Provided records =
Segment Open

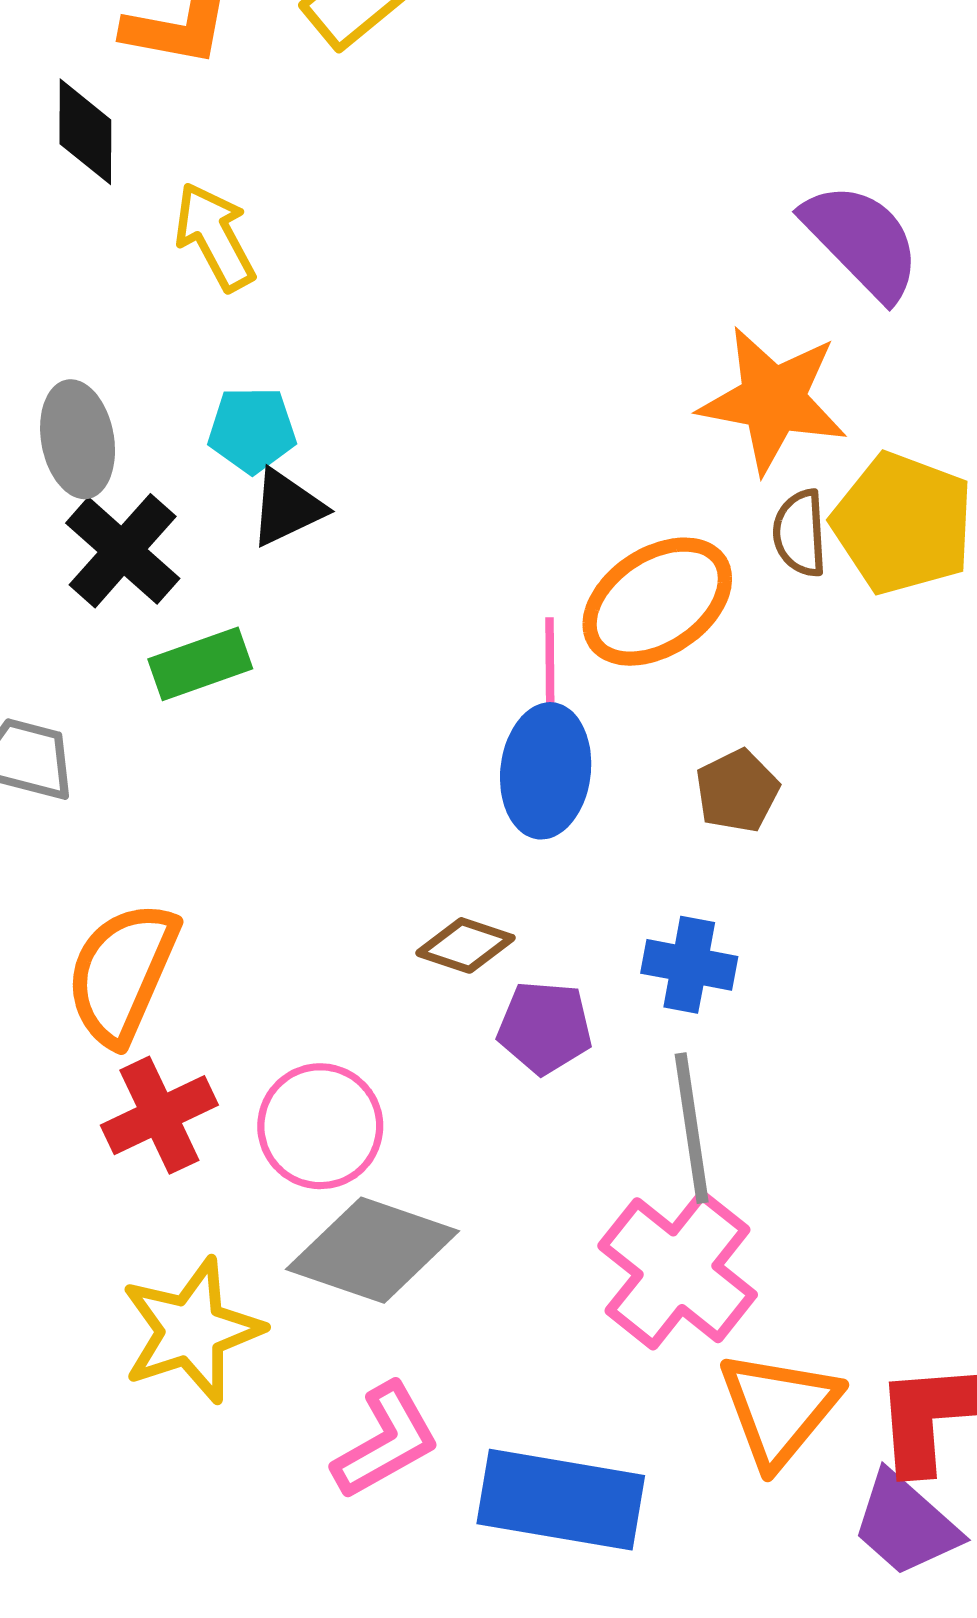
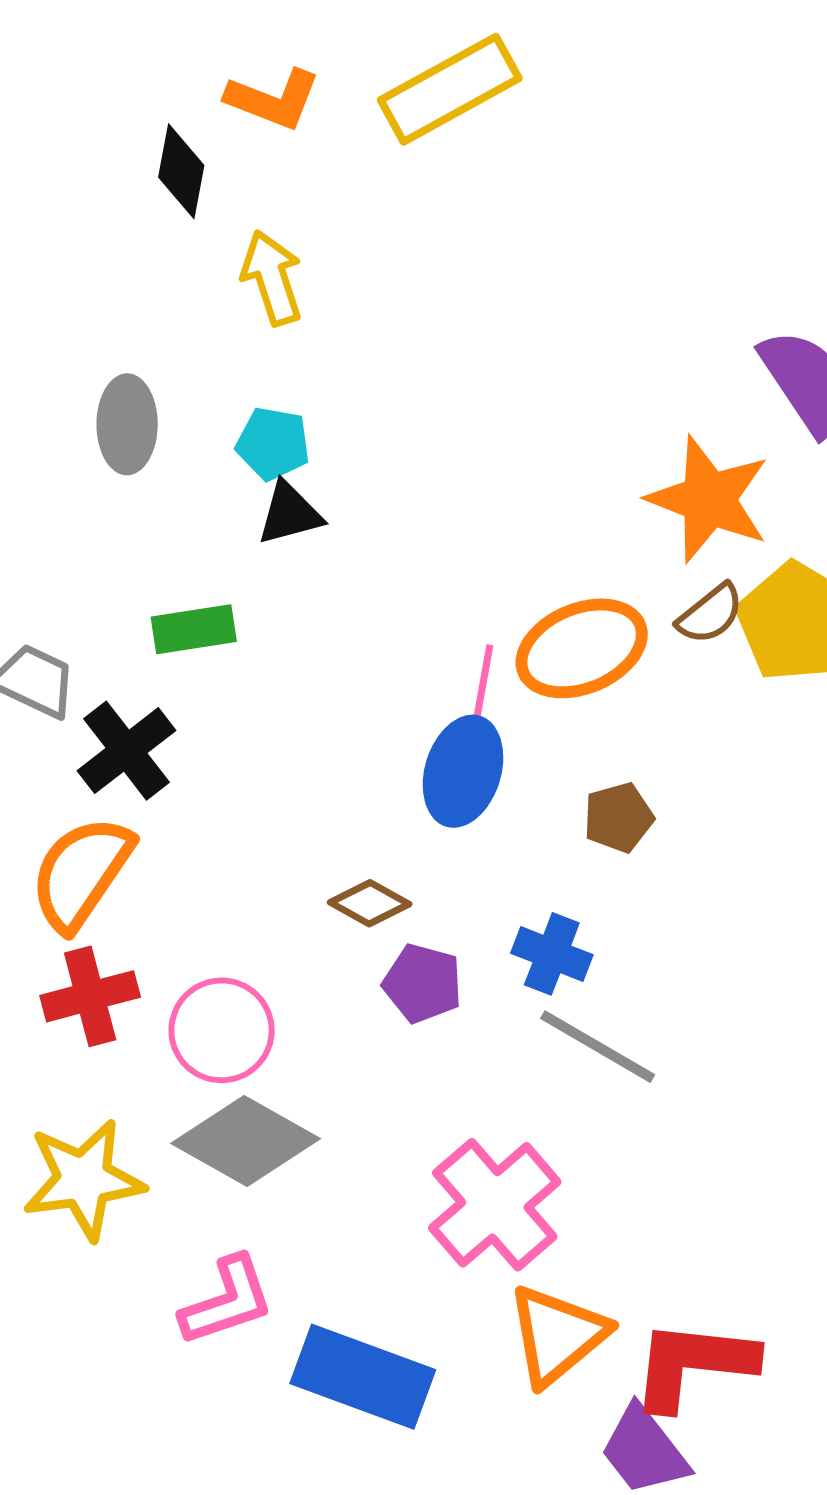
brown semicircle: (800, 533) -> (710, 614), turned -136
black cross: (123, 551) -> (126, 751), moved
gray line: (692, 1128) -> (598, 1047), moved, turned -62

Segment Closed
Segment Open

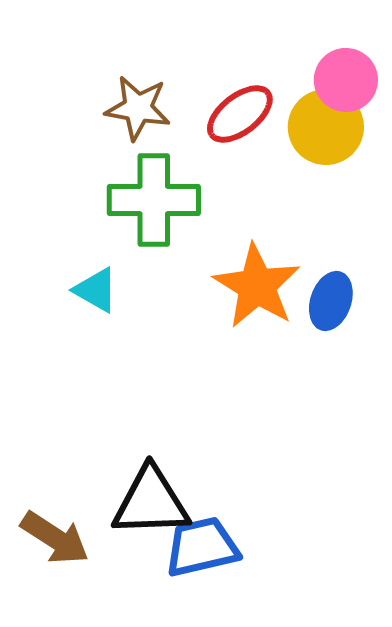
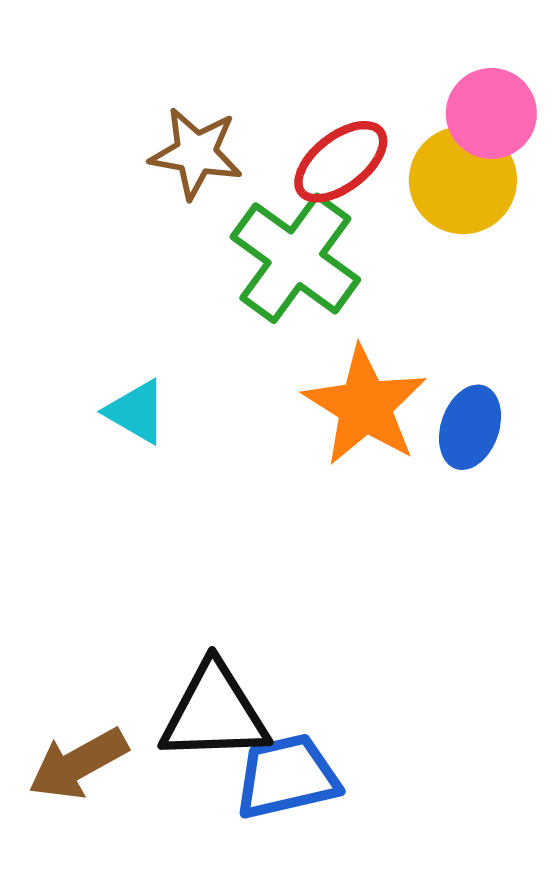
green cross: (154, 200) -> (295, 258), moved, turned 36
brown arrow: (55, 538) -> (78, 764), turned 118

Segment Closed
Segment Open

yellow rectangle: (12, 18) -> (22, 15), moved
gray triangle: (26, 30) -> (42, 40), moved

Segment Closed

Task = Every line of the material above that has the string "turned" needs pulling out.

Written response =
brown semicircle: (800, 533) -> (710, 614), turned -136
gray line: (692, 1128) -> (598, 1047), moved, turned -62
green cross: (154, 200) -> (295, 258), moved, turned 36
brown arrow: (55, 538) -> (78, 764), turned 118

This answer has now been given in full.